**About this exercise:**
Set down the line that has "D6: LED yellow (A NET8, K NET13) -> none" and each line beneath it, through the last line of the entries, exactly and with no others.

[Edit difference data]
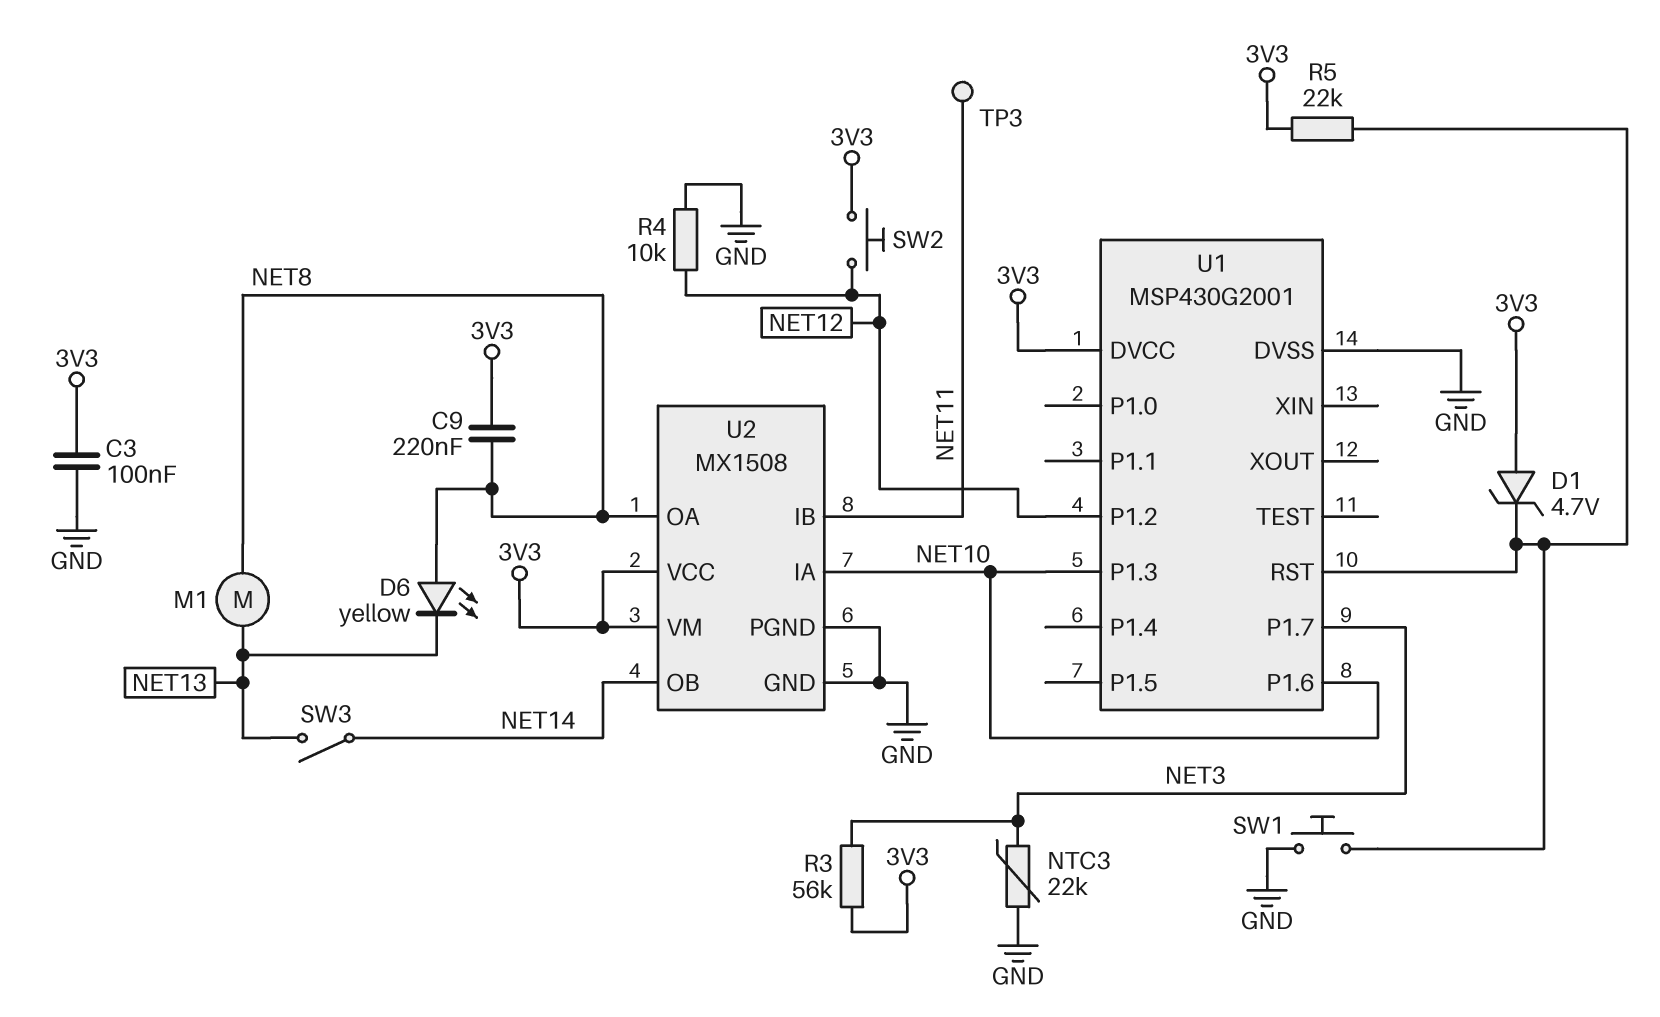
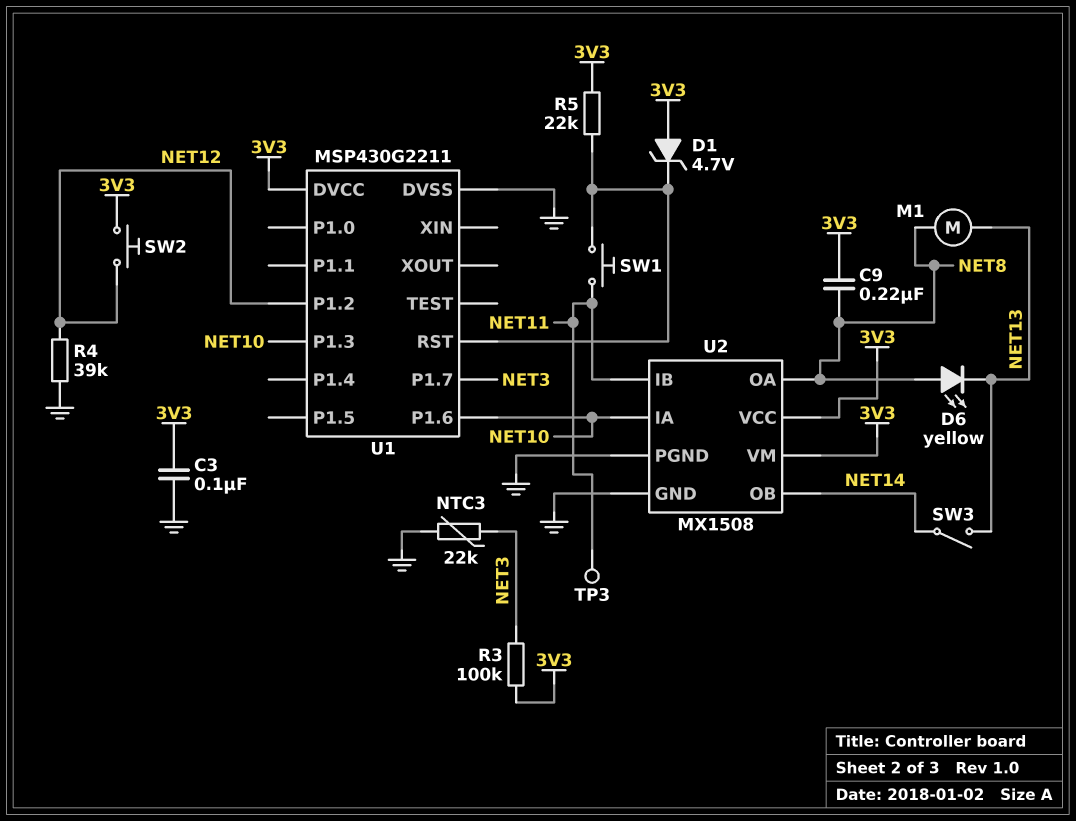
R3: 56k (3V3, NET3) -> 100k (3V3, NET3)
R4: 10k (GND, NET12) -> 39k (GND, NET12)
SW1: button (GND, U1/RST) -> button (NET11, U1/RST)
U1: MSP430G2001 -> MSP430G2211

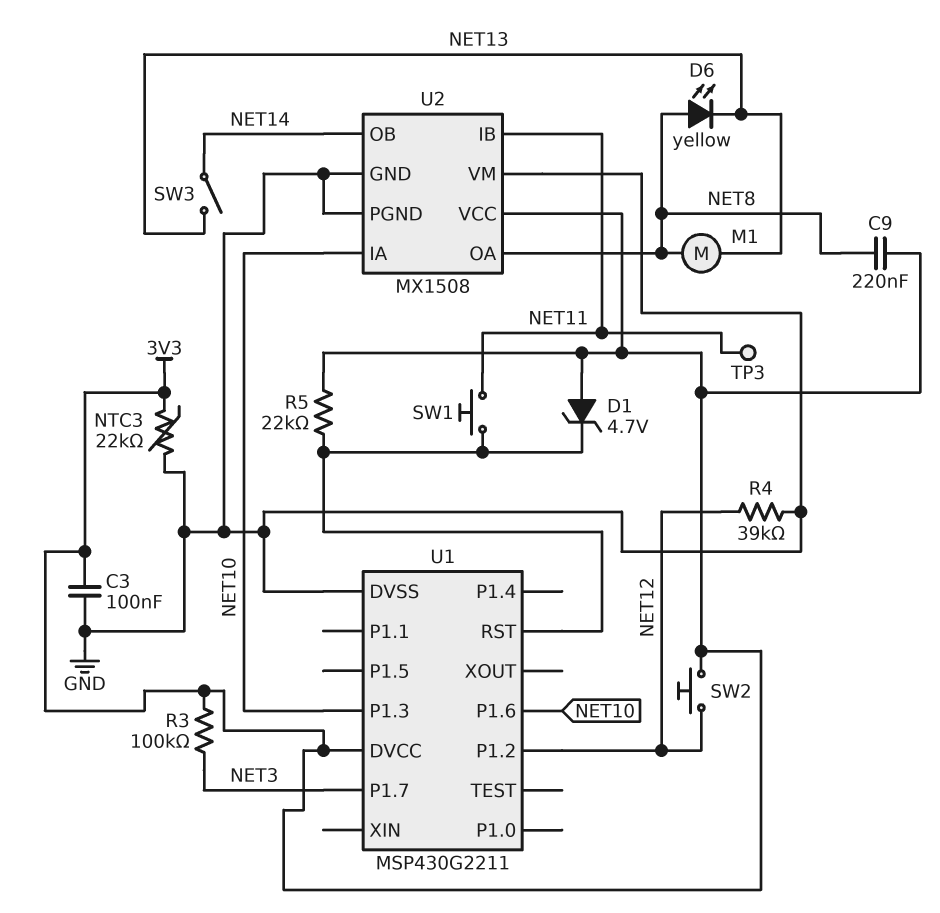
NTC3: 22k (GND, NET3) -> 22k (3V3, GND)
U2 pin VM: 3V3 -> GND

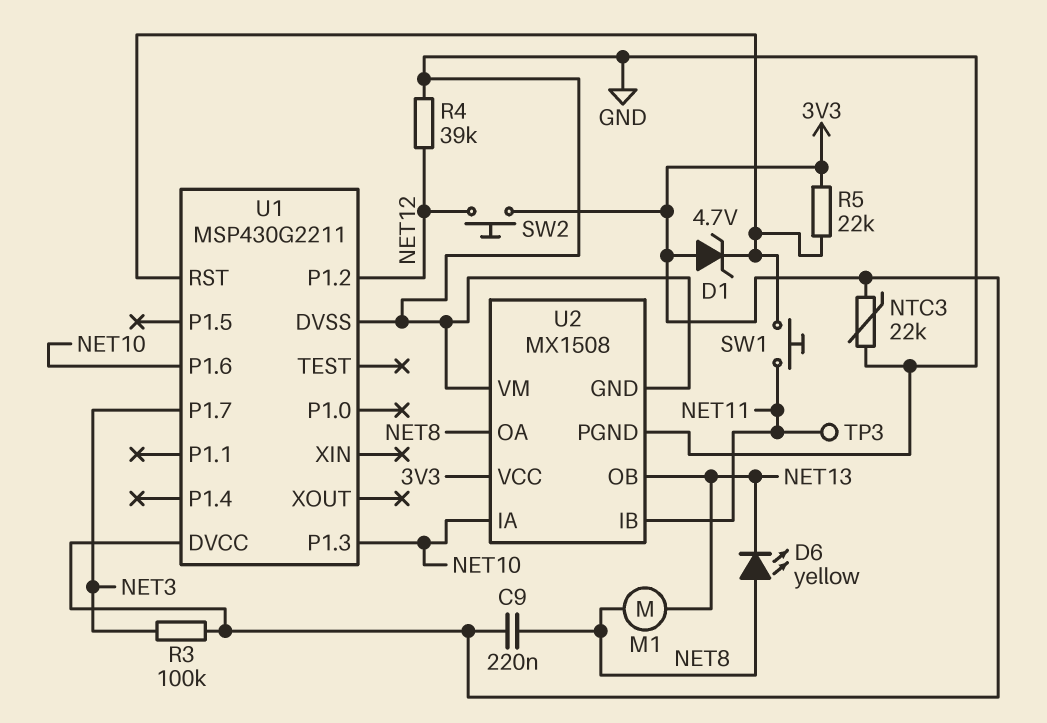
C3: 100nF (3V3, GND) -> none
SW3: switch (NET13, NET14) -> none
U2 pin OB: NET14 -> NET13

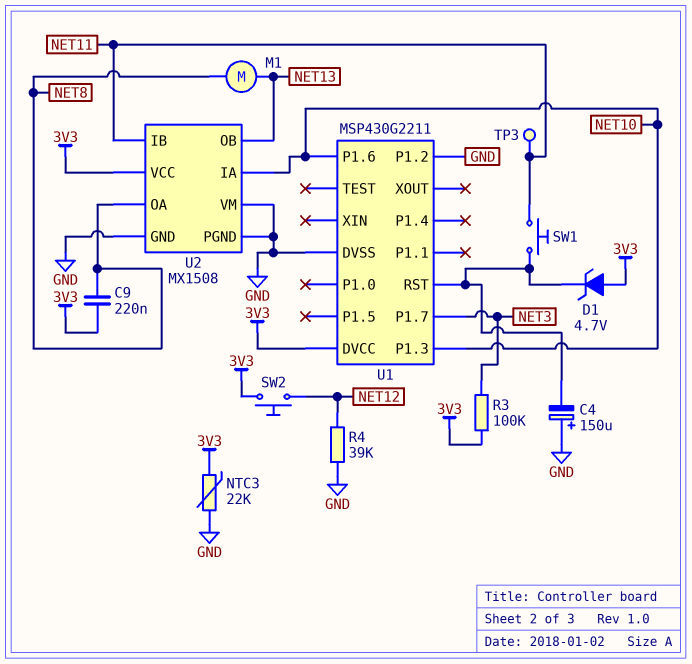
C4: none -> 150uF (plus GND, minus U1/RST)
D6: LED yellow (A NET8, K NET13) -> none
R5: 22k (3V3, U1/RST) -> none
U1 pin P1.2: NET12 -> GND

**Exercise solution:**
D6: LED yellow (A NET8, K NET13) -> none
R5: 22k (3V3, U1/RST) -> none
U1 pin P1.2: NET12 -> GND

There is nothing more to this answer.